* _TASK STATEMENT_:
Each record below is to be copied exactly; the pictures are to be omitted.

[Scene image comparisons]
###

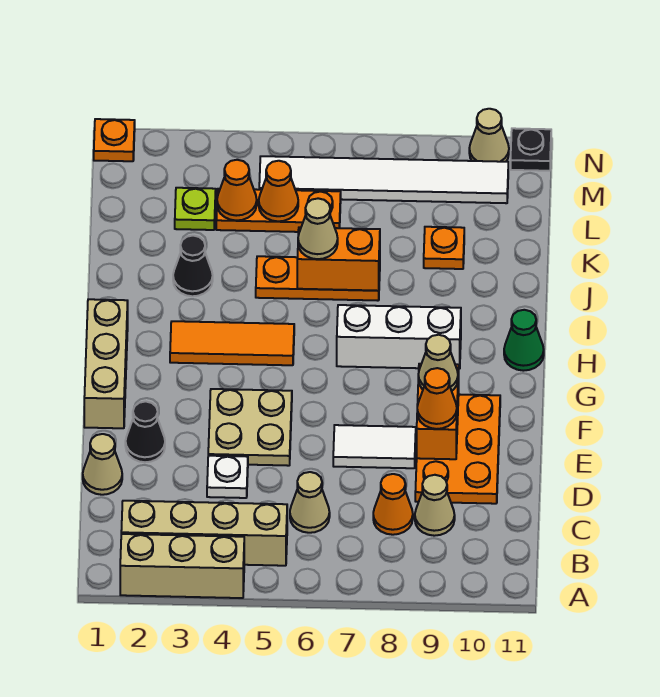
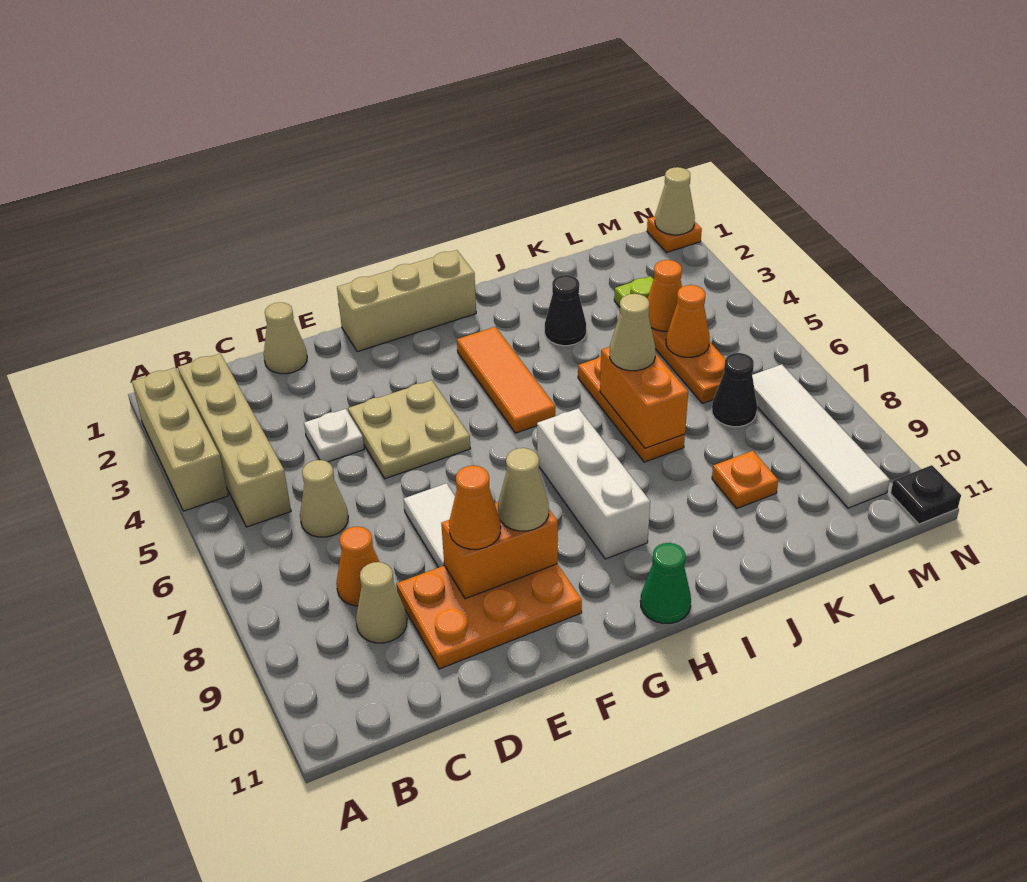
black cone E2 level 1 -> black cone L7 level 1
white tile M5:M10 level 1 -> white tile M7:M10 level 1
tan cone N10 level 1 -> tan cone N1 level 2

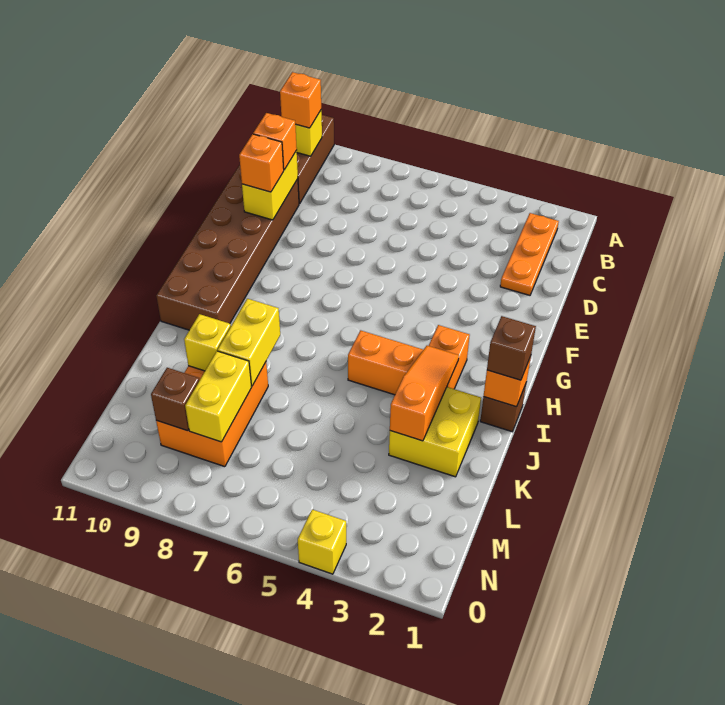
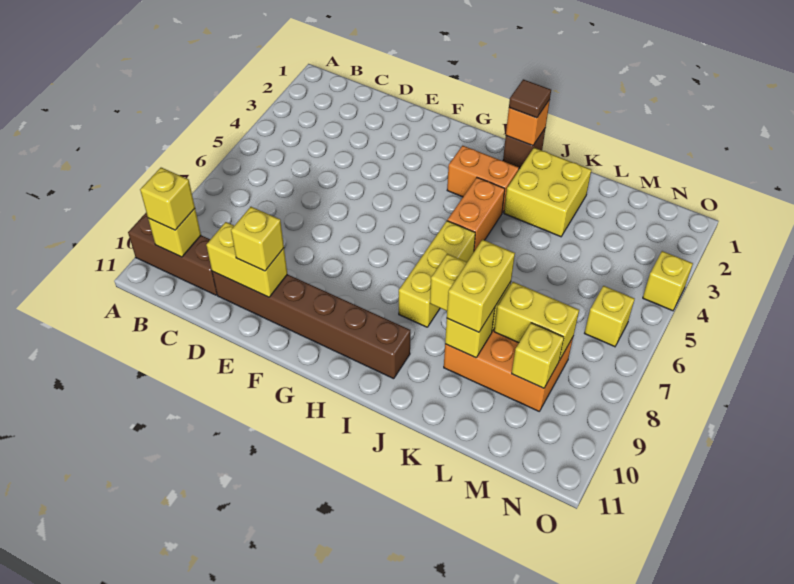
orange plate B2:D2 level 1 -> none
orange brick B10 level 3 -> yellow brick B10 level 3
brown brick D10:I11 level 1 -> brown brick D10:I10 level 1
orange brick D10 level 3 -> none
orange brick E10 level 3 -> yellow brick E10 level 3
brown brick I1 level 3 -> brown tile I1 level 3
orange slope I3:K3 level 2 top K -> none
none -> yellow brick I6:I8 level 1
none -> yellow brick K8:K9 level 3
brown brick M9 level 2 -> yellow brick M9 level 2
none -> yellow brick N6 level 1

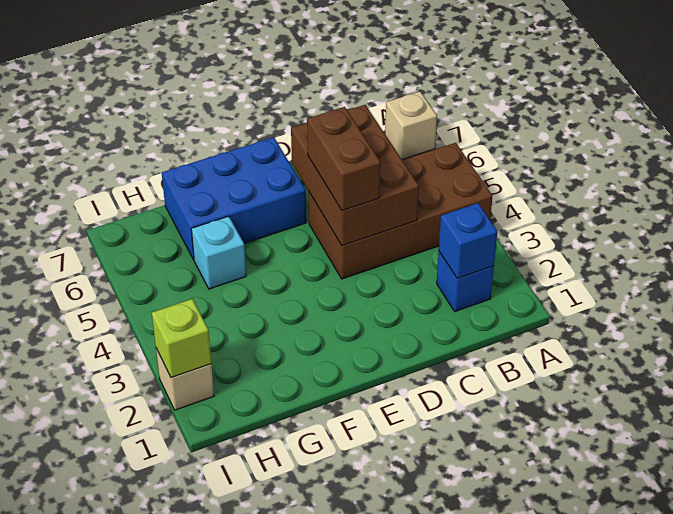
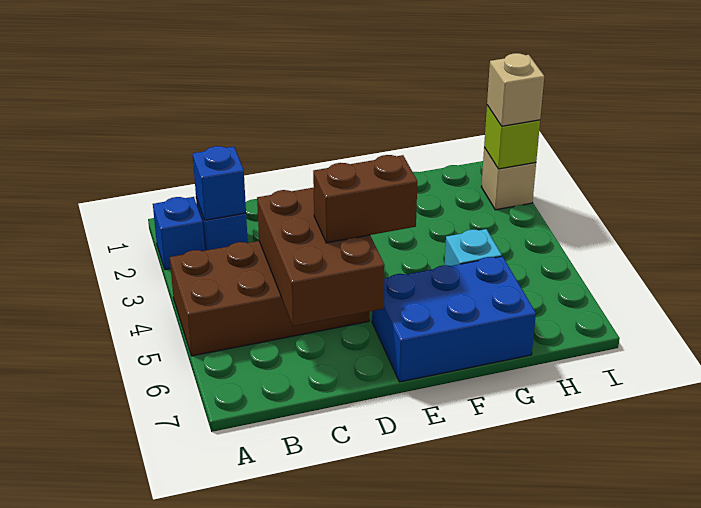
none -> blue brick A2 level 1
tan brick A7 level 1 -> tan brick I2 level 3
brown brick D4:D5 level 3 -> brown brick D5:E5 level 3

###

* _ANSWER TO THE PROBLEM_:
black cone E2 level 1 -> black cone L7 level 1
white tile M5:M10 level 1 -> white tile M7:M10 level 1
tan cone N10 level 1 -> tan cone N1 level 2

orange plate B2:D2 level 1 -> none
orange brick B10 level 3 -> yellow brick B10 level 3
brown brick D10:I11 level 1 -> brown brick D10:I10 level 1
orange brick D10 level 3 -> none
orange brick E10 level 3 -> yellow brick E10 level 3
brown brick I1 level 3 -> brown tile I1 level 3
orange slope I3:K3 level 2 top K -> none
none -> yellow brick I6:I8 level 1
none -> yellow brick K8:K9 level 3
brown brick M9 level 2 -> yellow brick M9 level 2
none -> yellow brick N6 level 1

none -> blue brick A2 level 1
tan brick A7 level 1 -> tan brick I2 level 3
brown brick D4:D5 level 3 -> brown brick D5:E5 level 3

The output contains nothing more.